Start of MATERIAL FOR THIS TASK

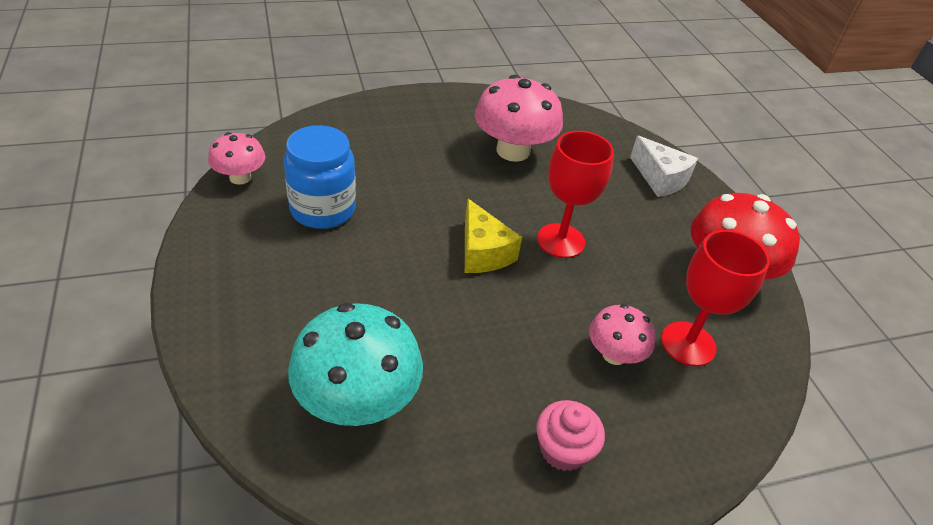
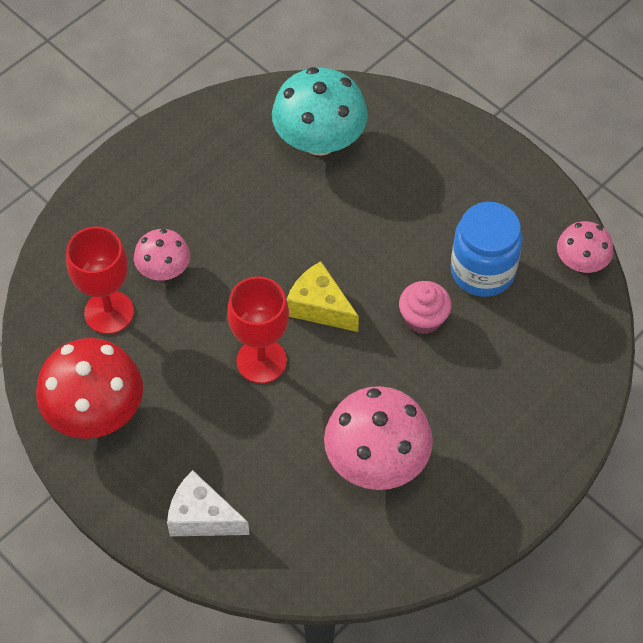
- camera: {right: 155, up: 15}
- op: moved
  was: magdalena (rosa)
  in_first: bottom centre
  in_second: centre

End of MATERIAL FOR THIS TASK

= EXERCISE DESCRIPTION =
Each line above that contains the string "centre" should be copied.

= PROBLEM SOLUTION =
  in_first: bottom centre
  in_second: centre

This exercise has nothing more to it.